:: Prompt ::
Beginning with the line that contains "none -> tan brick G8:I8 level 1", copy each subsequent line of the data below through the last one, including both ends but not the pictures.

-*-*-

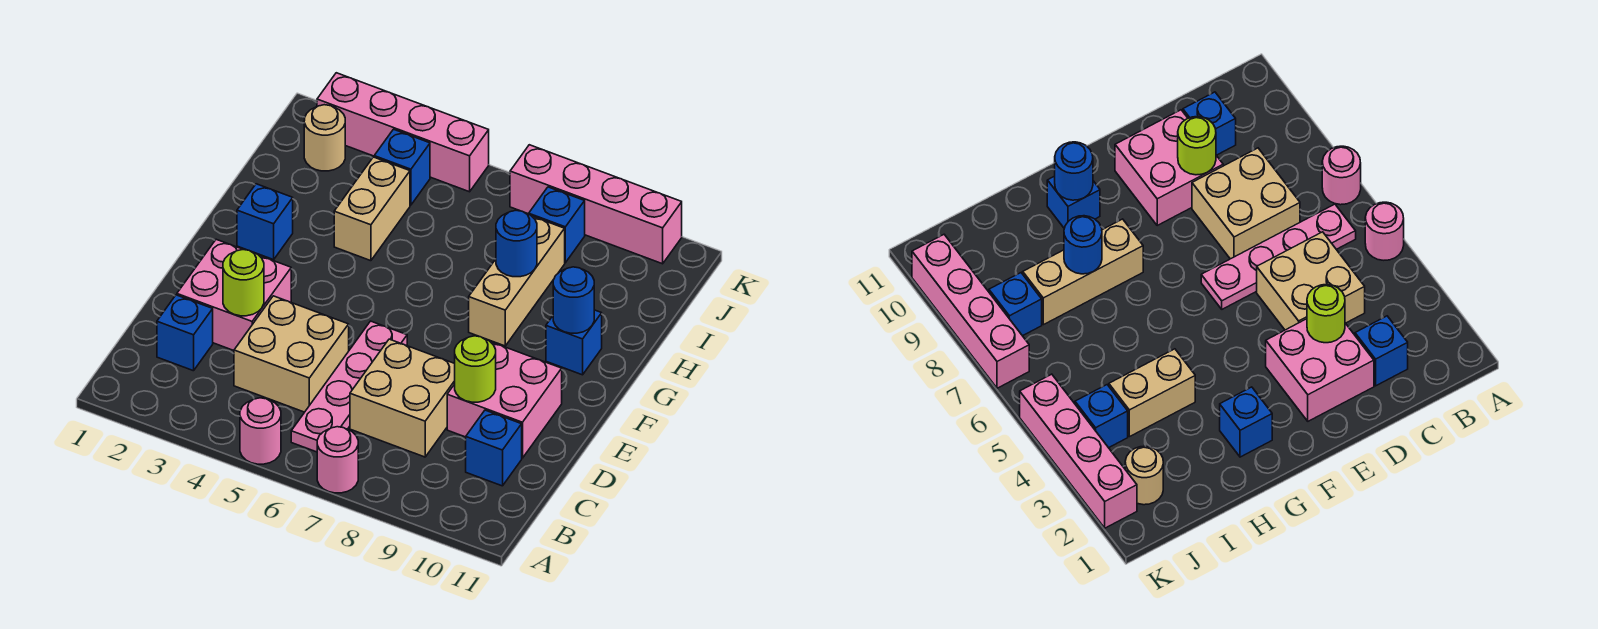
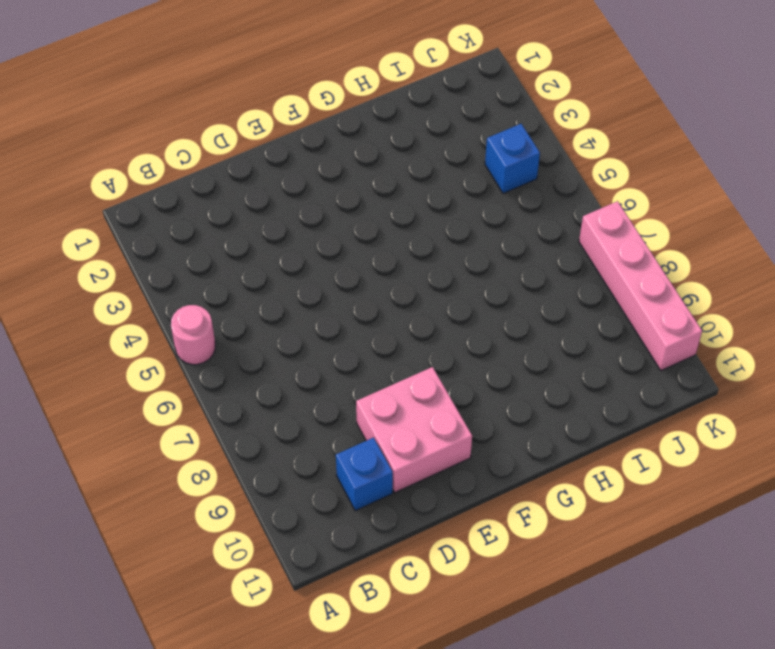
none -> pink round brick A7 level 1
none -> pink plate B6:E6 level 1
none -> blue brick C2 level 1

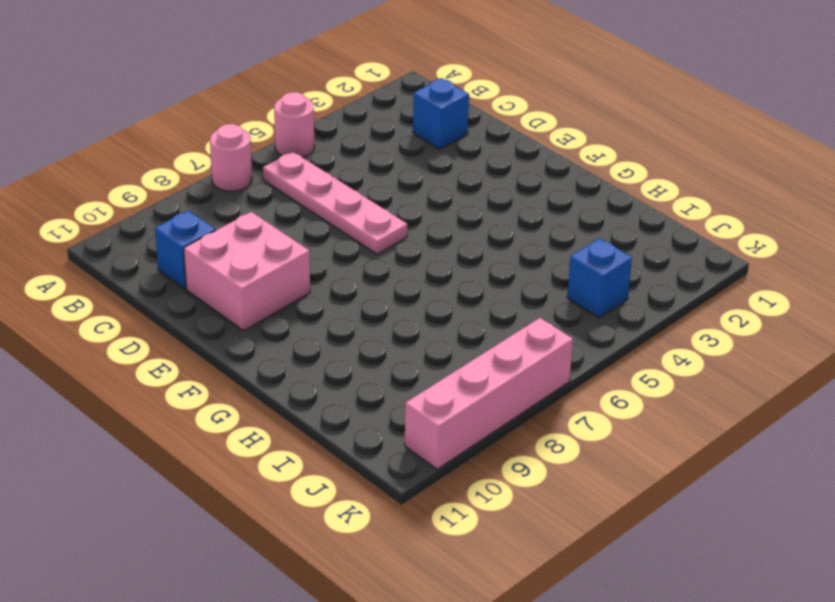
none -> tan brick C4:D5 level 1
none -> tan brick C7:D8 level 1
none -> pink brick D2:E3 level 1

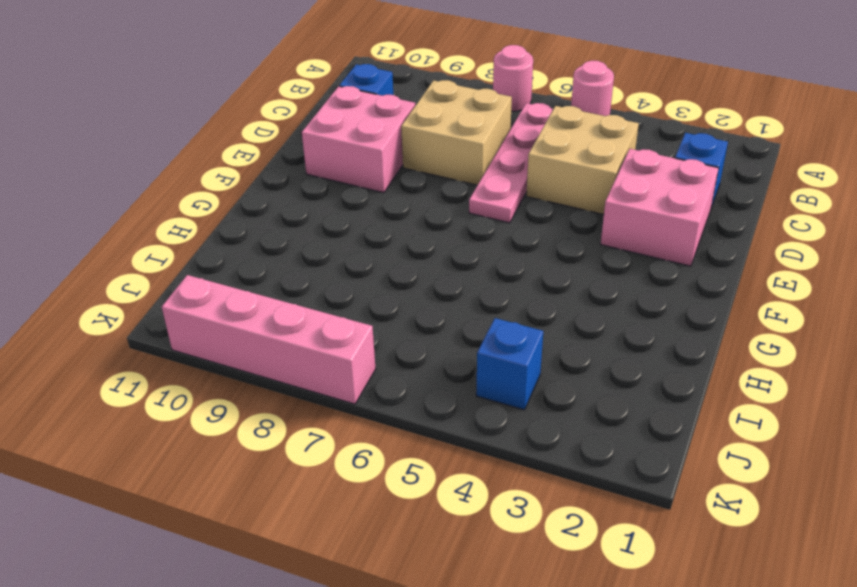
none -> blue brick G2 level 1
none -> tan brick G8:I8 level 1
none -> blue brick G10 level 1

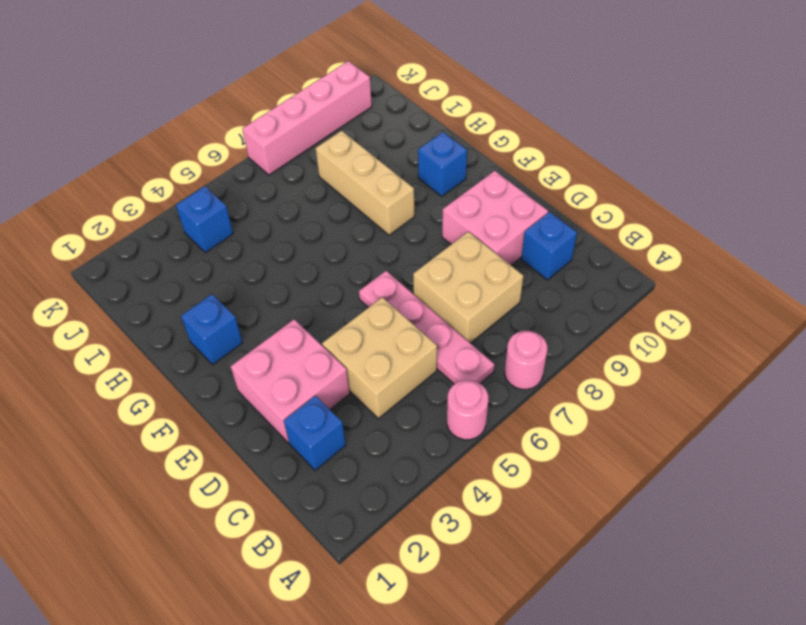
none -> tan brick H4:I4 level 1
none -> tan round brick J2 level 1
none -> blue brick J8 level 1

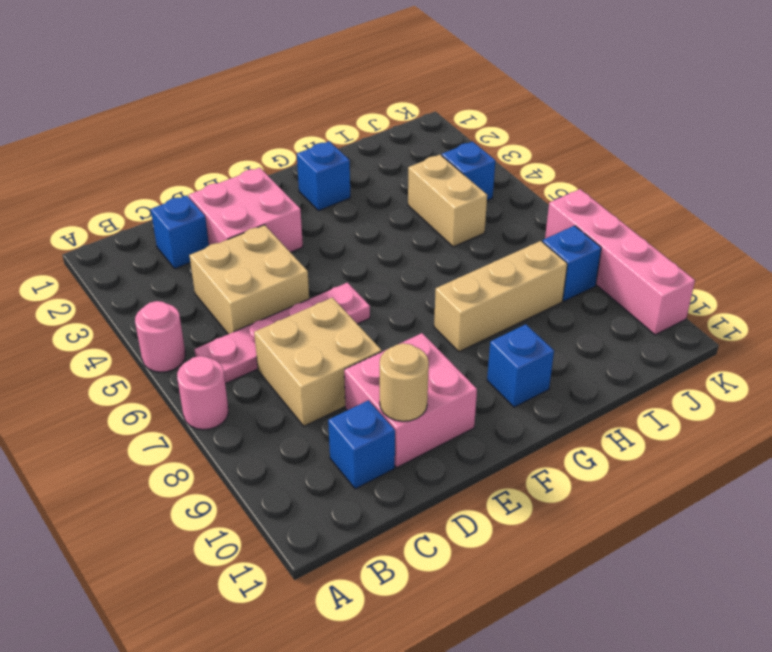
tan round brick D10 level 2 -> tan round brick J2 level 1
tan brick I4:I5 level 1 -> tan brick H4:I4 level 1
none -> pink brick K2:K5 level 1
none -> lime round brick D3 level 2
none -> lime round brick D9 level 2

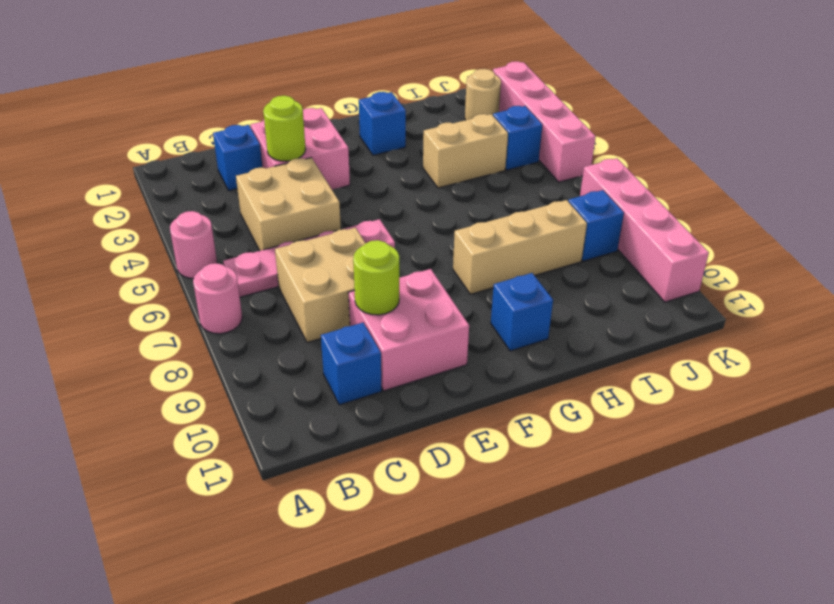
none -> blue round brick G10 level 2
none -> blue round brick H8 level 2

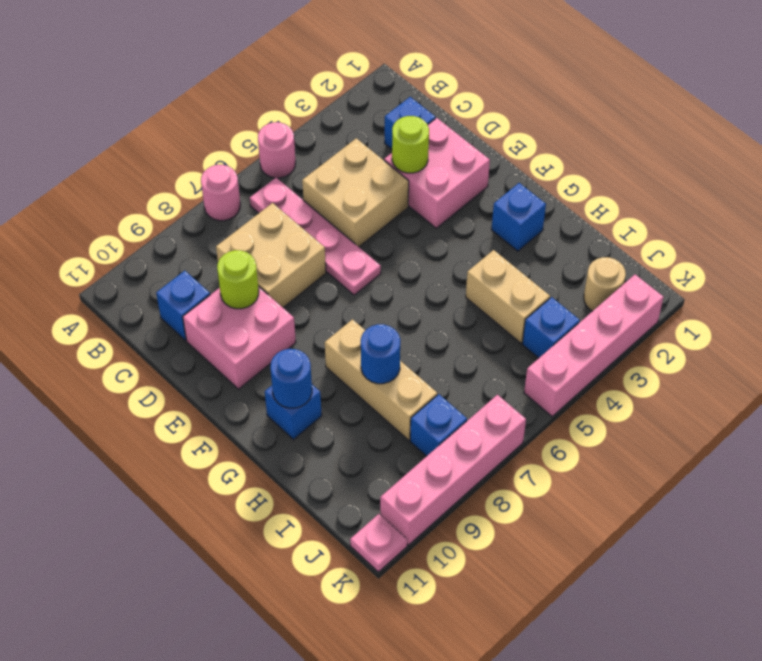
pink plate K11 level 1 -> none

-*-*-

:: Task answer ::
none -> tan brick G8:I8 level 1
none -> blue brick G10 level 1

none -> tan brick H4:I4 level 1
none -> tan round brick J2 level 1
none -> blue brick J8 level 1

tan round brick D10 level 2 -> tan round brick J2 level 1
tan brick I4:I5 level 1 -> tan brick H4:I4 level 1
none -> pink brick K2:K5 level 1
none -> lime round brick D3 level 2
none -> lime round brick D9 level 2

none -> blue round brick G10 level 2
none -> blue round brick H8 level 2

pink plate K11 level 1 -> none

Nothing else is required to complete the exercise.